==== EXERCISE MATERIALS ====
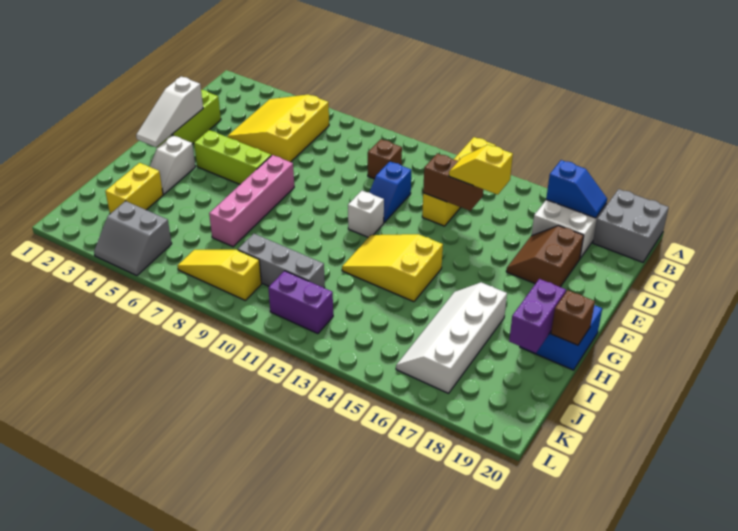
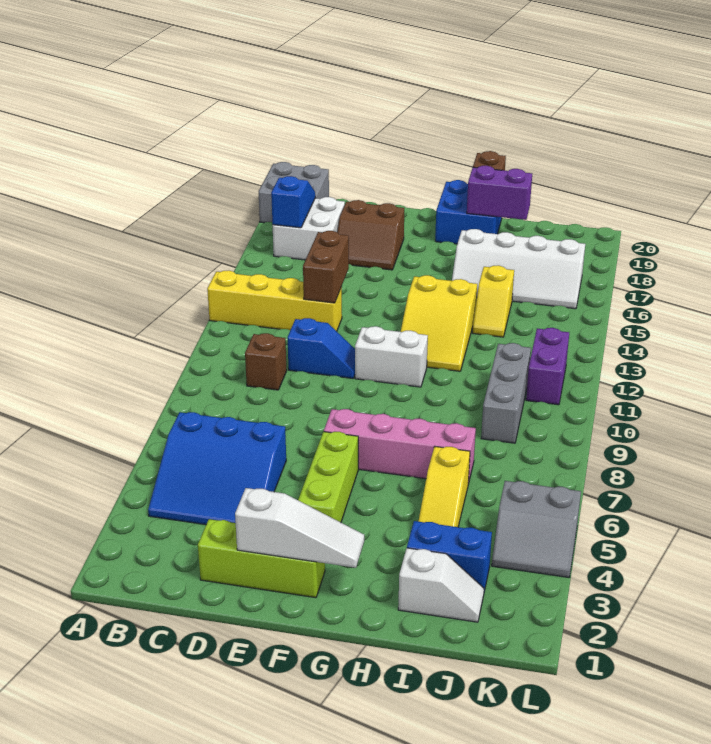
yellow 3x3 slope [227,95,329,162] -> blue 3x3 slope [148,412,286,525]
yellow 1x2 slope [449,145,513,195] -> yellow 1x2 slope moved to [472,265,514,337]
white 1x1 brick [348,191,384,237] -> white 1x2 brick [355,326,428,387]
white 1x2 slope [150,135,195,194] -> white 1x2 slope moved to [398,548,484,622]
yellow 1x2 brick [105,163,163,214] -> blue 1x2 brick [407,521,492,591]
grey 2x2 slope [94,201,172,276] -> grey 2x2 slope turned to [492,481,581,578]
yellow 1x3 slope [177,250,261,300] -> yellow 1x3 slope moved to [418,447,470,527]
====
==== EXERCISE MATERIALS ====
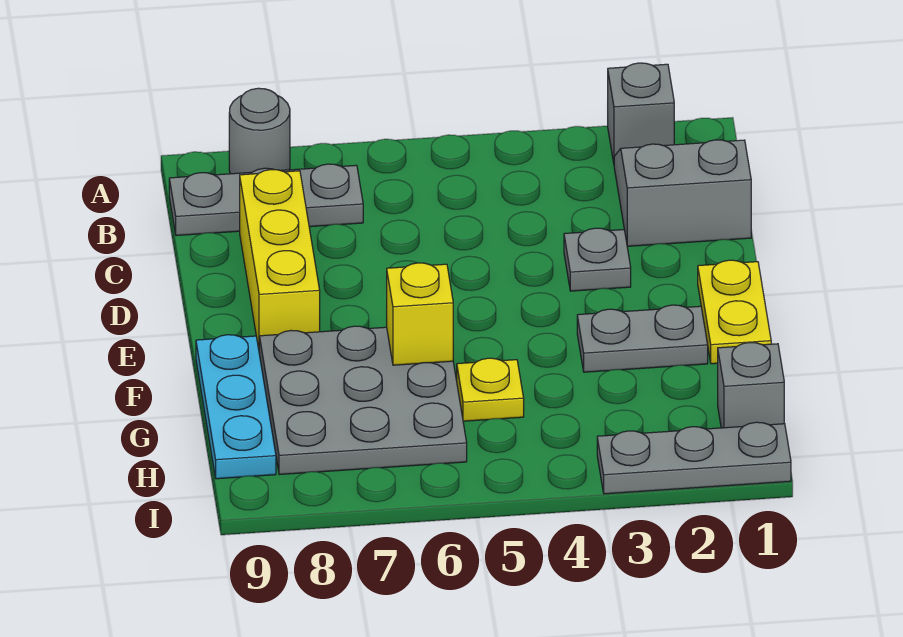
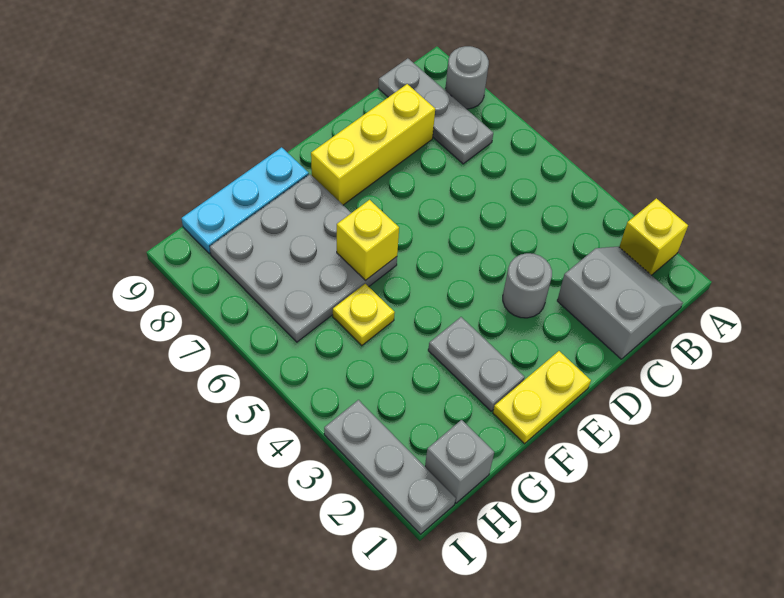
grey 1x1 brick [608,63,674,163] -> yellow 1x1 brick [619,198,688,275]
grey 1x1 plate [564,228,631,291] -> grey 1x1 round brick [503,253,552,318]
====
DESCRIPTION OF THE TASK -
Only the lines above starting at the line that holds "grey 2x2 slope [94,201,172,276]" and ending at the line that holds "yellow 1x3 slope [177,250,261,300]" are to be repeated, exactly and in full.

YOUR RESPONSE -
grey 2x2 slope [94,201,172,276] -> grey 2x2 slope turned to [492,481,581,578]
yellow 1x3 slope [177,250,261,300] -> yellow 1x3 slope moved to [418,447,470,527]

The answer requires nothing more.